- [INSTRUCTIONS FOR THE TASK] For the material that follows, list every line containing the word "grey".

Top of EXTRACTED ENTRIES

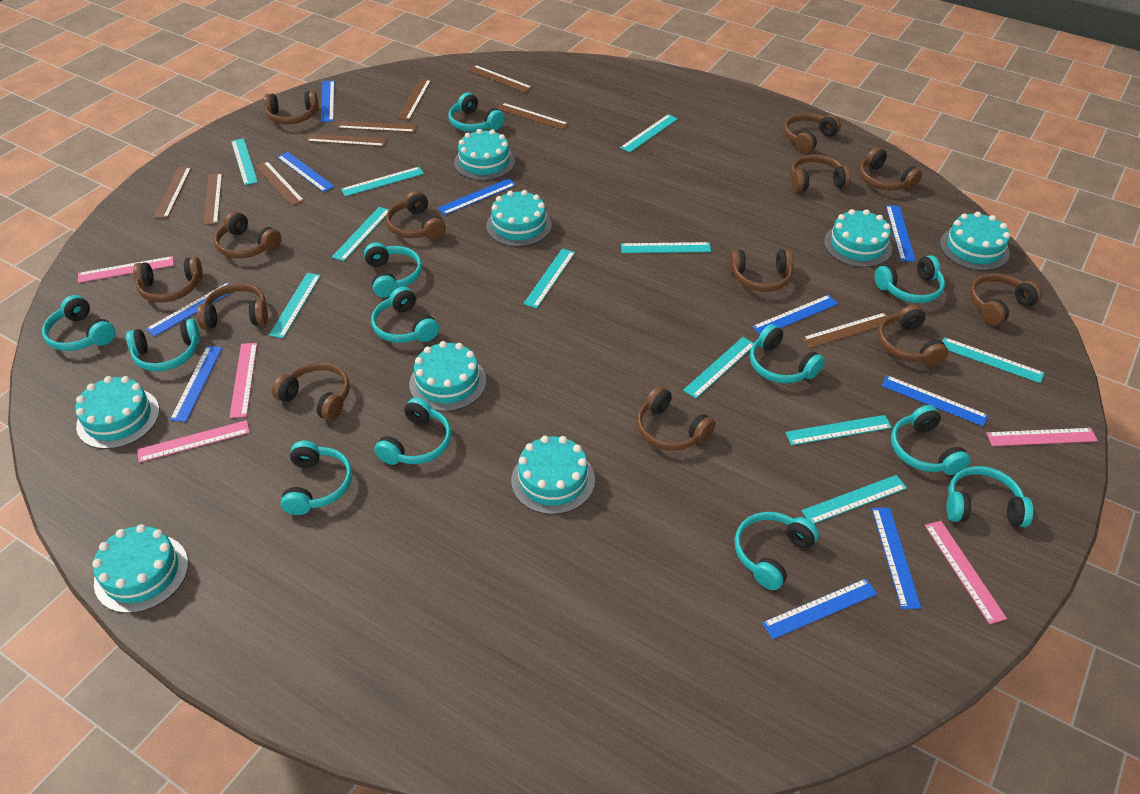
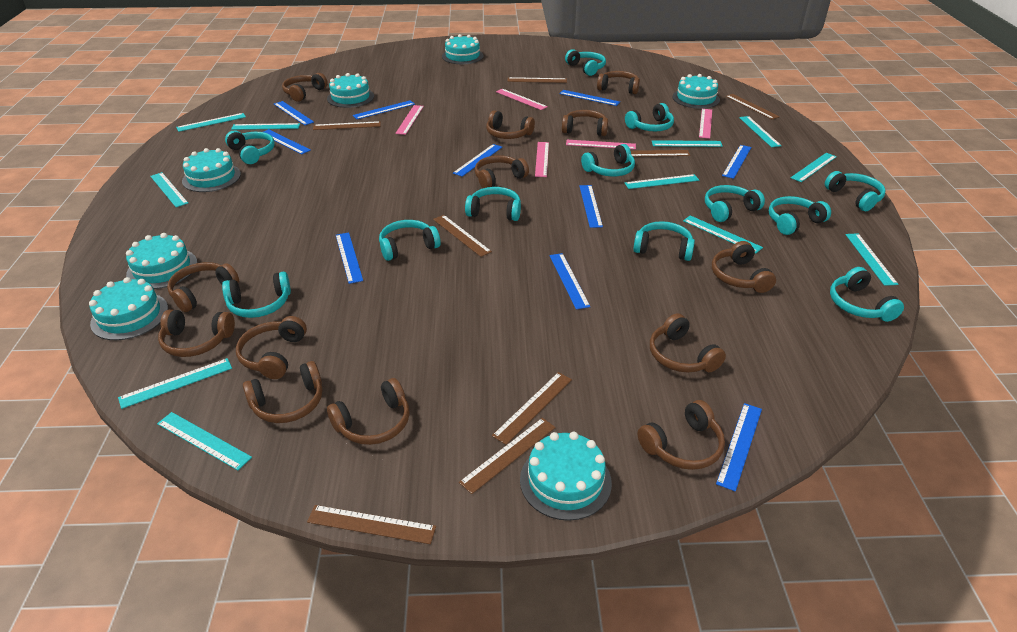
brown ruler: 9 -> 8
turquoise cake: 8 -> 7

Bottom of EXTRACTED ENTRIES
Top of EXTRACTED ENTRIES

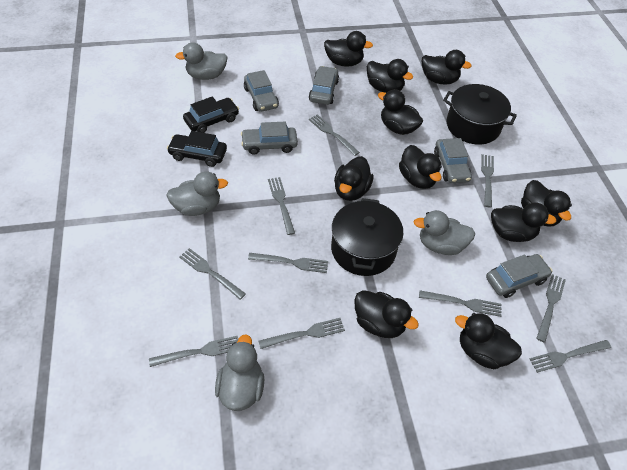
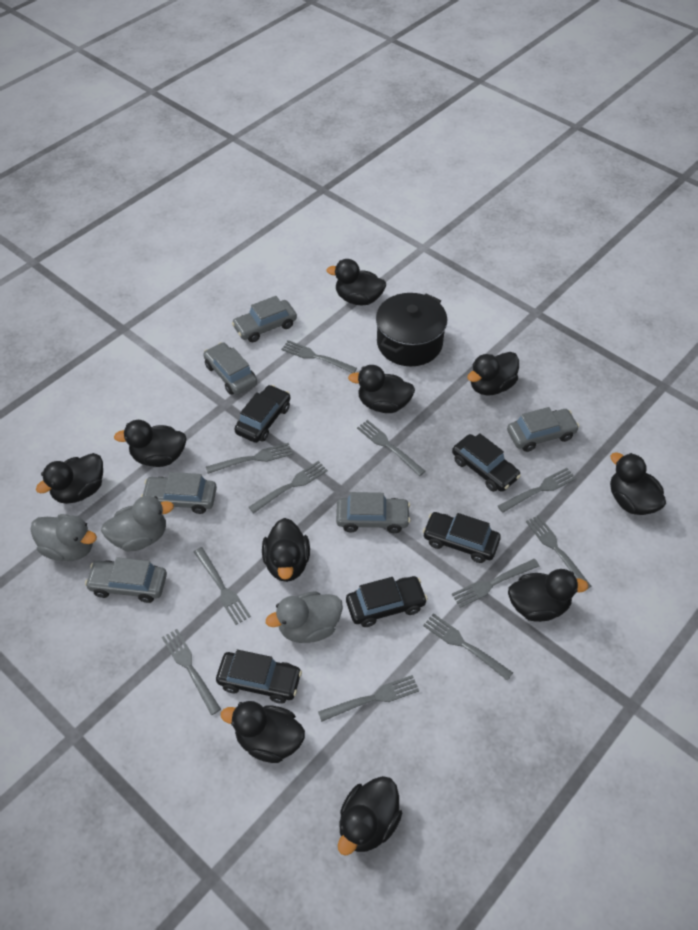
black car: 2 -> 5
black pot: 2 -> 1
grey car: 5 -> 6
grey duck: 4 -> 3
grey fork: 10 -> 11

Bottom of EXTRACTED ENTRIES

- [EXERCISE ANSWER]
grey car: 5 -> 6
grey duck: 4 -> 3
grey fork: 10 -> 11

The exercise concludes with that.